-- GOAL OF THE EXERCISE --
Write down, unchanged, the entries from the first line through the line holding "What was the". Include no other line.

════════════════

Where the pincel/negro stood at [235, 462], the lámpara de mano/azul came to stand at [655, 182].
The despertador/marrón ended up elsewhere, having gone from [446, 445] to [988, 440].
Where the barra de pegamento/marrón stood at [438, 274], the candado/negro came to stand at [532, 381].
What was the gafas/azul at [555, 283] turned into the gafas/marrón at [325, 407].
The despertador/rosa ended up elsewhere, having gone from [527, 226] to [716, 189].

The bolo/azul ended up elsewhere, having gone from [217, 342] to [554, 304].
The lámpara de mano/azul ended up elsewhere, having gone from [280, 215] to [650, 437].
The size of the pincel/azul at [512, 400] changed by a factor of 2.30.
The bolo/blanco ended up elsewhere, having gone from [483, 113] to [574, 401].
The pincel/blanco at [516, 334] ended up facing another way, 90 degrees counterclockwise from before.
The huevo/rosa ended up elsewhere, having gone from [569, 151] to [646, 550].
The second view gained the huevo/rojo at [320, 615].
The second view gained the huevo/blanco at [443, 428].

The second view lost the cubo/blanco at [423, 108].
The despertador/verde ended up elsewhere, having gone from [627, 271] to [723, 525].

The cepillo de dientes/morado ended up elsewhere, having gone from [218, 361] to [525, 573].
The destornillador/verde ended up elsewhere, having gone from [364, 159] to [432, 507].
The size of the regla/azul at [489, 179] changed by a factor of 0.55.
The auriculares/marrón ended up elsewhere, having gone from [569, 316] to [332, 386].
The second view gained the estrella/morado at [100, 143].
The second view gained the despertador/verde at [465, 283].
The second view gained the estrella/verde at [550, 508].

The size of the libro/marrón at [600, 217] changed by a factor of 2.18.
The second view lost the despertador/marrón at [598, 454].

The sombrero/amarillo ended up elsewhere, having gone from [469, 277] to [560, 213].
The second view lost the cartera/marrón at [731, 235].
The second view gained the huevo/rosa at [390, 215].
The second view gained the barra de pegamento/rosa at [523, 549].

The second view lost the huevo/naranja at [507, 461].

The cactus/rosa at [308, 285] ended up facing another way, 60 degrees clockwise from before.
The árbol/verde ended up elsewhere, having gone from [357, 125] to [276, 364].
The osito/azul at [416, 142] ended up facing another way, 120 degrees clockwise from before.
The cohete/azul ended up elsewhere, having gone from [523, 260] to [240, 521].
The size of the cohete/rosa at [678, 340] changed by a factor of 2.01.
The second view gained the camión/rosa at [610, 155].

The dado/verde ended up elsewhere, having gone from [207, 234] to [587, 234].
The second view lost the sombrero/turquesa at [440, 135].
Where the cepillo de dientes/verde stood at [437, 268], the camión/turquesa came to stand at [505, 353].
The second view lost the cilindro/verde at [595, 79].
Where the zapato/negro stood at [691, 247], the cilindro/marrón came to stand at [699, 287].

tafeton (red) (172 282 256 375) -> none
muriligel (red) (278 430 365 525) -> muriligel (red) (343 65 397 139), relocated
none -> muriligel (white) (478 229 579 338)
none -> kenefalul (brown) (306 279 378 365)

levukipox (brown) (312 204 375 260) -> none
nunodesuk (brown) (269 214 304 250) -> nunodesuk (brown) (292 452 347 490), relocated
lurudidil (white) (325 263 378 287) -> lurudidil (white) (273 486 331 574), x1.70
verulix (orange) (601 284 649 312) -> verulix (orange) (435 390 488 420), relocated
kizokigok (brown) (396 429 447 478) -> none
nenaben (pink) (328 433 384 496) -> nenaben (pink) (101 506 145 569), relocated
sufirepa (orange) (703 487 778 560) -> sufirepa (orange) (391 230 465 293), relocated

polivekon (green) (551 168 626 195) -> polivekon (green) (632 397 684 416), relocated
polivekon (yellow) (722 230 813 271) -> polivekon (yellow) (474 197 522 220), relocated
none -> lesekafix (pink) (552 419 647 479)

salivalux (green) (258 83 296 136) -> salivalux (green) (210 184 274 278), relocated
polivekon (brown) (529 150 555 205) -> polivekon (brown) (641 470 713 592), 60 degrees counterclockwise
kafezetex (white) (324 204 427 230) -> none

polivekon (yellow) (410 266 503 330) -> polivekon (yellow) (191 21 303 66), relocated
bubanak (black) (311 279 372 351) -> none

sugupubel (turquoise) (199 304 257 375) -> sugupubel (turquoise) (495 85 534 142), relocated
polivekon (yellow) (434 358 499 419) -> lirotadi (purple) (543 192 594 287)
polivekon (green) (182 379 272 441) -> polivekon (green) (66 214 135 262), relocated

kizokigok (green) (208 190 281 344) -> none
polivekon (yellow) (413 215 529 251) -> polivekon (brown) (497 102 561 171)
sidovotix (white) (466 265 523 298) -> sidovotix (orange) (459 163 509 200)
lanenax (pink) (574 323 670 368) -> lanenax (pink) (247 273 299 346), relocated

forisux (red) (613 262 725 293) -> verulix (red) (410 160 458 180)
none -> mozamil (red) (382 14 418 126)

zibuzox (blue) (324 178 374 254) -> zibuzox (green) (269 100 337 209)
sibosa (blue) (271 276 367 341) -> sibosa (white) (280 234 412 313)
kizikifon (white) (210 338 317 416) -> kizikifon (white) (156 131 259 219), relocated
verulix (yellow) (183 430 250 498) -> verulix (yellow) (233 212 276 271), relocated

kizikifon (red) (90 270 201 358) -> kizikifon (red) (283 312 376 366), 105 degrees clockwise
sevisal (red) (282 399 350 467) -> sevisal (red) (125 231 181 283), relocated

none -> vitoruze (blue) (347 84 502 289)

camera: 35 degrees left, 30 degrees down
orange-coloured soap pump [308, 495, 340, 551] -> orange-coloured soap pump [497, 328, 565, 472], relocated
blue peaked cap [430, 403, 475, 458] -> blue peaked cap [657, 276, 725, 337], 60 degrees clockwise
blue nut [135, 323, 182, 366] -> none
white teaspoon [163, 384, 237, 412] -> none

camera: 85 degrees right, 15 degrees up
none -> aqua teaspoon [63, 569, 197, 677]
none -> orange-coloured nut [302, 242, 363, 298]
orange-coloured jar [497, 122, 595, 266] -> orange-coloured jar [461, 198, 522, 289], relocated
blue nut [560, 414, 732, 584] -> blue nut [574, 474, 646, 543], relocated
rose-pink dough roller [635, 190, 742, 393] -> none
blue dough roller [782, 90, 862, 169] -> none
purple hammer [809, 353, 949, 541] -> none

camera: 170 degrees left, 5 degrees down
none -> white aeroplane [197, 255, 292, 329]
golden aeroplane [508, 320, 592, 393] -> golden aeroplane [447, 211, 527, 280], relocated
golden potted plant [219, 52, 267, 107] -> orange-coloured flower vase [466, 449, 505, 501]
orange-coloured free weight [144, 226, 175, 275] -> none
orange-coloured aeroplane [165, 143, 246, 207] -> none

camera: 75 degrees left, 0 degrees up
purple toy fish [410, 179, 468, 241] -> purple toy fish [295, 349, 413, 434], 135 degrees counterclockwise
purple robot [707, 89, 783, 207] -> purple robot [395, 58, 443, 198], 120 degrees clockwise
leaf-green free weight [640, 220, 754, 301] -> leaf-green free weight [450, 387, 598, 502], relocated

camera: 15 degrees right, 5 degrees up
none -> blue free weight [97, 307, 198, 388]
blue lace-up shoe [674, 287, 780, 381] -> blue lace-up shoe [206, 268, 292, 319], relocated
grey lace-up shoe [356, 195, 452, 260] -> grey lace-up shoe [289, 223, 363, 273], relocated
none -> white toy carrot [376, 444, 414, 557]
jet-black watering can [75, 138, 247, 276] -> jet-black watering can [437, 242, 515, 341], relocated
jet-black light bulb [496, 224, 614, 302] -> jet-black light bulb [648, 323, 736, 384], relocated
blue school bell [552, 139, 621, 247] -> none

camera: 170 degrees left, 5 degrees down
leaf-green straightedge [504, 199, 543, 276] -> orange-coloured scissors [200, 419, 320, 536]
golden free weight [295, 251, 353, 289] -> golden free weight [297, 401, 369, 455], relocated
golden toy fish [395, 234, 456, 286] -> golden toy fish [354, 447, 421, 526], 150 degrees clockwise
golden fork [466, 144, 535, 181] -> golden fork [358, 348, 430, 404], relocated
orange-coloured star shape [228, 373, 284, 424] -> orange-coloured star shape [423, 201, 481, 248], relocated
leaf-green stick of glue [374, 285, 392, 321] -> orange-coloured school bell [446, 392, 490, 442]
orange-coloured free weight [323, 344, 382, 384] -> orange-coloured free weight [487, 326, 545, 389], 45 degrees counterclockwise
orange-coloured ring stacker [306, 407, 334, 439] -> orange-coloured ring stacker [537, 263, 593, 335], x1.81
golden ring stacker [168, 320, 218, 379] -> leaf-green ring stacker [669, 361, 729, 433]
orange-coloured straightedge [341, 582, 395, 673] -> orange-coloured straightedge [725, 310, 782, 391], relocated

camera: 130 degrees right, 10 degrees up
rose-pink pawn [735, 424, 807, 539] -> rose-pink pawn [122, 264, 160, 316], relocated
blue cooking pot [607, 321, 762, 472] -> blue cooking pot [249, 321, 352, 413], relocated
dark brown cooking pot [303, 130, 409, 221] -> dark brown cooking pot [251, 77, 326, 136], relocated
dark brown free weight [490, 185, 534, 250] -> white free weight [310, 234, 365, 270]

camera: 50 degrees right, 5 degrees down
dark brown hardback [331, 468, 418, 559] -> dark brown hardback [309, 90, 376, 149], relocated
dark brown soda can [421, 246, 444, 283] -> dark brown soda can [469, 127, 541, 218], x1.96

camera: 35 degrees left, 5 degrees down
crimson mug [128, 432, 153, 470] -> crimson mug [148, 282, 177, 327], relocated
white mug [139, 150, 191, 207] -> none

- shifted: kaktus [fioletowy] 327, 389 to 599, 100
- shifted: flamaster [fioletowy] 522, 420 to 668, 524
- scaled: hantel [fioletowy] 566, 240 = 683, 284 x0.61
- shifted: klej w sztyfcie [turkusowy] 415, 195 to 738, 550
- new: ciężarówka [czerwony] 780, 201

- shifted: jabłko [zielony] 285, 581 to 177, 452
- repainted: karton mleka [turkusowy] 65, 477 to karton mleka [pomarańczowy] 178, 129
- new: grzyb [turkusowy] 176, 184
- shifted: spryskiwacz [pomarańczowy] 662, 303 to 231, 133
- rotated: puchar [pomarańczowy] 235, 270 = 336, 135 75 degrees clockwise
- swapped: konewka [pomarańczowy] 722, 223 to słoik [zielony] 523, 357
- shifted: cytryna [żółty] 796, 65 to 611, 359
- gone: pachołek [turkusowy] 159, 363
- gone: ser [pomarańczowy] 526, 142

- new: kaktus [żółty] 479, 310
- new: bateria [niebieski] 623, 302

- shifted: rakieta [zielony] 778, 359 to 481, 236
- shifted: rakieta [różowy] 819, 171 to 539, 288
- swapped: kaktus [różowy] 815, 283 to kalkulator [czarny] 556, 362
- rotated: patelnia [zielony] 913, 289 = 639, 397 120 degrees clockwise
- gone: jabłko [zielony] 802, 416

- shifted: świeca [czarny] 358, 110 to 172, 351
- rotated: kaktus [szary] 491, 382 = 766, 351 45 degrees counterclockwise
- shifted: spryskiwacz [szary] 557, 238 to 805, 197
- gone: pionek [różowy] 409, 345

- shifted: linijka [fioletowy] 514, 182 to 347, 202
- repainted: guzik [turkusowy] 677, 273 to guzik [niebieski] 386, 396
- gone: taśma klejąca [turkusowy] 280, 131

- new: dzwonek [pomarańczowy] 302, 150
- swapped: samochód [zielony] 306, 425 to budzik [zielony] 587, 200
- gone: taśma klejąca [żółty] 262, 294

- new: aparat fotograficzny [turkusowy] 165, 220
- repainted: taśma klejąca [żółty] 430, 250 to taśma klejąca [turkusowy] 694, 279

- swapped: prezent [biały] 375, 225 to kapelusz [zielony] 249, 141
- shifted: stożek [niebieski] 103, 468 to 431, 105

════════════════

-- ANSWER TO THE EXERCISE --
Where the pincel/negro stood at [235, 462], the lámpara de mano/azul came to stand at [655, 182].
The despertador/marrón ended up elsewhere, having gone from [446, 445] to [988, 440].
Where the barra de pegamento/marrón stood at [438, 274], the candado/negro came to stand at [532, 381].
What was the gafas/azul at [555, 283] turned into the gafas/marrón at [325, 407].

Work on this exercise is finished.